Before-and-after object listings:
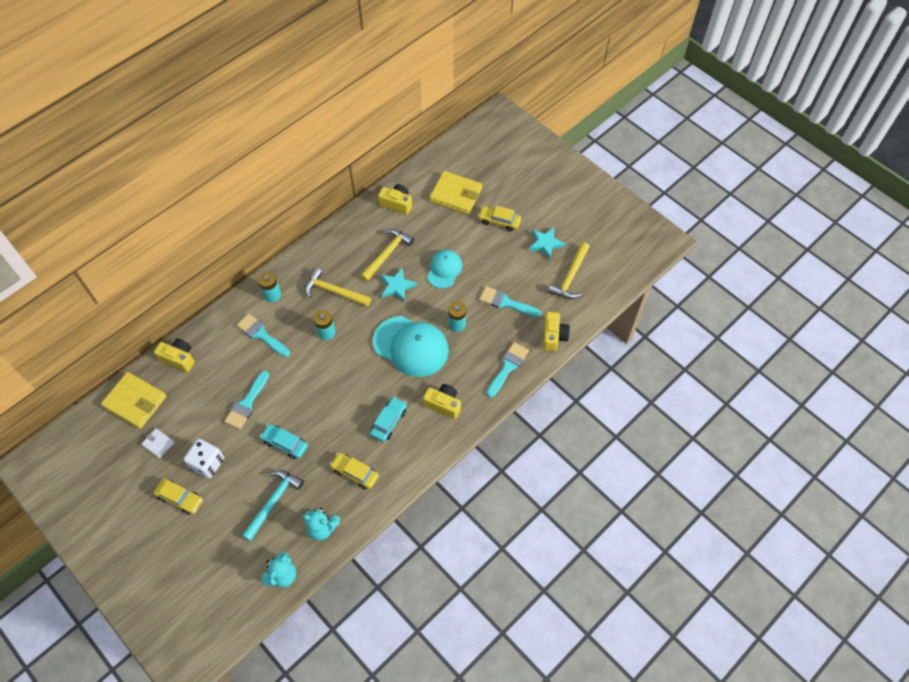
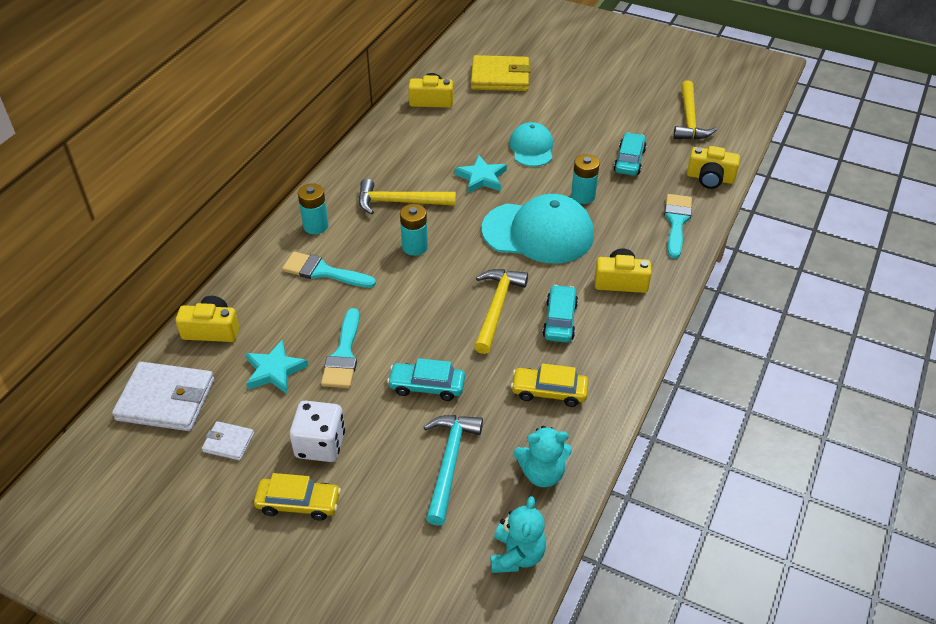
camera: 20 degrees left, 15 degrees down
(135, 401) = (166, 400): yellow wallet -> white wallet
(387, 254) = (449, 149): yellow hammer -> yellow hammer (497, 308)
(499, 221) = (569, 89): yellow car -> none
(506, 302) = (629, 161): turquoise brush -> turquoise car
(545, 243) = (638, 97): turquoise star -> turquoise star (274, 370)
(553, 336) = (710, 178): yellow camera -> yellow camera turned 120 degrees clockwise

**WORK TO COMPLETE**. The "(499, 221) = (569, 89): yellow car -> none" line through the last line above: set these down exactly and add nothing else.

**THE COMPLETED TASK**.
(499, 221) = (569, 89): yellow car -> none
(506, 302) = (629, 161): turquoise brush -> turquoise car
(545, 243) = (638, 97): turquoise star -> turquoise star (274, 370)
(553, 336) = (710, 178): yellow camera -> yellow camera turned 120 degrees clockwise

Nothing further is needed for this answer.